Extracted records:
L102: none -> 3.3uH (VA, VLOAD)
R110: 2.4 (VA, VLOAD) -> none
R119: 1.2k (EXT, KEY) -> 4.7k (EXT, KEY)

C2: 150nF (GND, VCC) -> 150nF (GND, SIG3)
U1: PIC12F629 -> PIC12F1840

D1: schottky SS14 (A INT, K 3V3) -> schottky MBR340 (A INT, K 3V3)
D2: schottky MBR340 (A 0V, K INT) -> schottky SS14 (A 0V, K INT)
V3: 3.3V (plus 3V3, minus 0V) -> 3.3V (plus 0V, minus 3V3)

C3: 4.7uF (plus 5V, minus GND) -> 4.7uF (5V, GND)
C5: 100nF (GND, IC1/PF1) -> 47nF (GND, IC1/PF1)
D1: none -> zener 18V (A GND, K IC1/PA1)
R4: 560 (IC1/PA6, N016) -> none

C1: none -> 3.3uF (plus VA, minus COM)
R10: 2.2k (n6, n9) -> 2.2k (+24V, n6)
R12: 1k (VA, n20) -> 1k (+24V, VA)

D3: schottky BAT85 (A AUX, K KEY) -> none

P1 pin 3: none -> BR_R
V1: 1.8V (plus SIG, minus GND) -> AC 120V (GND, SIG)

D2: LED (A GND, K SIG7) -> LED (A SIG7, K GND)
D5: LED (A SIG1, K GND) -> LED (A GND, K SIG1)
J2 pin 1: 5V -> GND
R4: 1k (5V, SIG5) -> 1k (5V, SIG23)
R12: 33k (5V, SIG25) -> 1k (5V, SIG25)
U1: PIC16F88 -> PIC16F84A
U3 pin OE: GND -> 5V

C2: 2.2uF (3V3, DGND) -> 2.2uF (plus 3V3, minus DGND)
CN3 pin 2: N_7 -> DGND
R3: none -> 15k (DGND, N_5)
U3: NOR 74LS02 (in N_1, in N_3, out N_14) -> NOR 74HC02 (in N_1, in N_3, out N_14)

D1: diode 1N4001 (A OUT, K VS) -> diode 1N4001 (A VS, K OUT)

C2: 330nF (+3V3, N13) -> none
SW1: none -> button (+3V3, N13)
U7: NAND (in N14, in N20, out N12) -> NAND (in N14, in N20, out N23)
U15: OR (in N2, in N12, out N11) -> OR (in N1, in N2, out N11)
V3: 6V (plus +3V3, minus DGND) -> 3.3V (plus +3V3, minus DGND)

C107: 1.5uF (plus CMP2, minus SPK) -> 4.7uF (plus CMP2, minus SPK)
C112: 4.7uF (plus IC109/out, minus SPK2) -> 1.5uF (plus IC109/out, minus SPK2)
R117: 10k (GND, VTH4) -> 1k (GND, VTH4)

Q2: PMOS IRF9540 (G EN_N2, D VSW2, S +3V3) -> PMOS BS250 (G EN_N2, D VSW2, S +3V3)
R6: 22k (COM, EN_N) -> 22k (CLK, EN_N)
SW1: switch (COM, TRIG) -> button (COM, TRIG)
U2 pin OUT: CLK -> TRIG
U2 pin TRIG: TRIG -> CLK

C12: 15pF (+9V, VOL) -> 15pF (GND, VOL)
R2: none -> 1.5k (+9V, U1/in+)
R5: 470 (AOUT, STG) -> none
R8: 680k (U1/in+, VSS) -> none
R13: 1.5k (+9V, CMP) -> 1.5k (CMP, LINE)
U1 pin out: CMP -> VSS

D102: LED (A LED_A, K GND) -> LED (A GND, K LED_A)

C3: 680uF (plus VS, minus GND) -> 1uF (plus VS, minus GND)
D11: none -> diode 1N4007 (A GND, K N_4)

● Aim of the task:
In the records above, how many lines contain the word "DGND"? Say only the number.

● Response to this exercise:
4